-- DATA SUPPLIED follows --
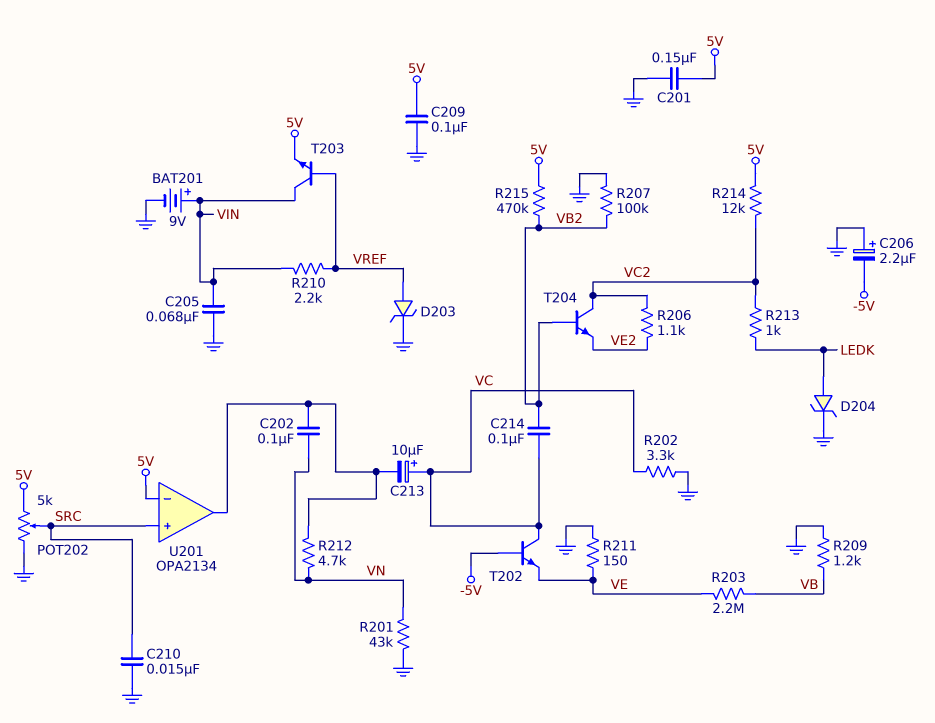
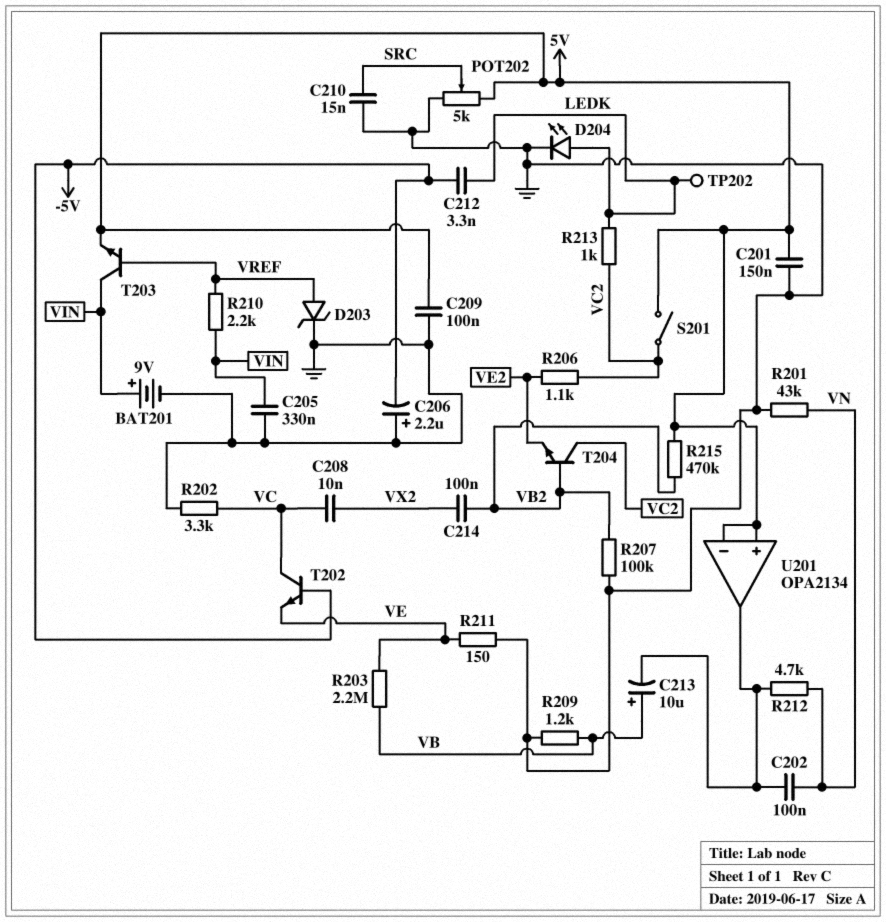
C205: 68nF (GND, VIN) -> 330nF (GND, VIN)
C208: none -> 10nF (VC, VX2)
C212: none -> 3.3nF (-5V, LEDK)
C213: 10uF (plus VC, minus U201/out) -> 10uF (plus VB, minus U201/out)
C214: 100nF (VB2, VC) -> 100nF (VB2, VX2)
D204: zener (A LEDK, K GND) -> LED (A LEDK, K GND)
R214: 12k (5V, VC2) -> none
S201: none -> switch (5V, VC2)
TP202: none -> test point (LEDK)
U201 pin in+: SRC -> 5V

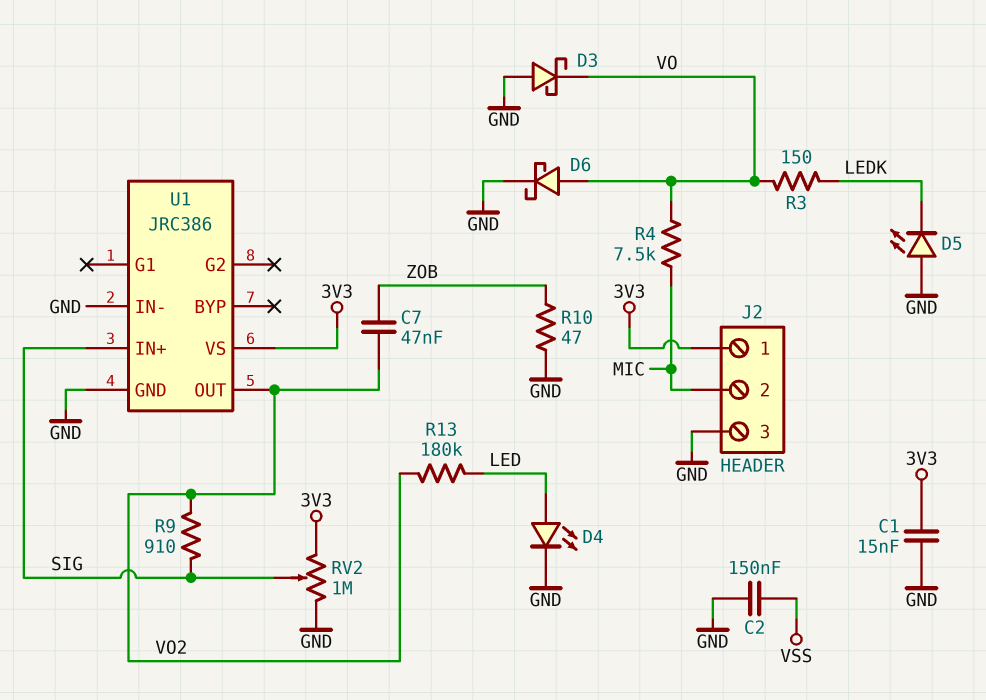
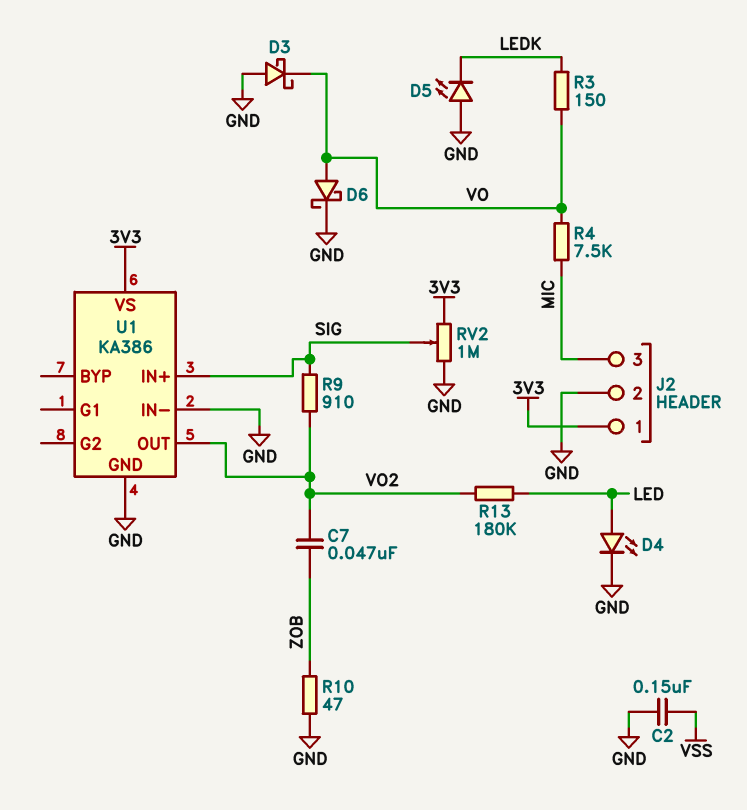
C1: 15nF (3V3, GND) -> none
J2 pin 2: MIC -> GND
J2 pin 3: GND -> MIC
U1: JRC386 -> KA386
-- DATA SUPPLIED concluded --
WHAT YOU ARE ASKED TO DO — The records above are to be restated exactly, with all pictures omitted.

RESPONSE TO THE EXERCISE —
C205: 68nF (GND, VIN) -> 330nF (GND, VIN)
C208: none -> 10nF (VC, VX2)
C212: none -> 3.3nF (-5V, LEDK)
C213: 10uF (plus VC, minus U201/out) -> 10uF (plus VB, minus U201/out)
C214: 100nF (VB2, VC) -> 100nF (VB2, VX2)
D204: zener (A LEDK, K GND) -> LED (A LEDK, K GND)
R214: 12k (5V, VC2) -> none
S201: none -> switch (5V, VC2)
TP202: none -> test point (LEDK)
U201 pin in+: SRC -> 5V

C1: 15nF (3V3, GND) -> none
J2 pin 2: MIC -> GND
J2 pin 3: GND -> MIC
U1: JRC386 -> KA386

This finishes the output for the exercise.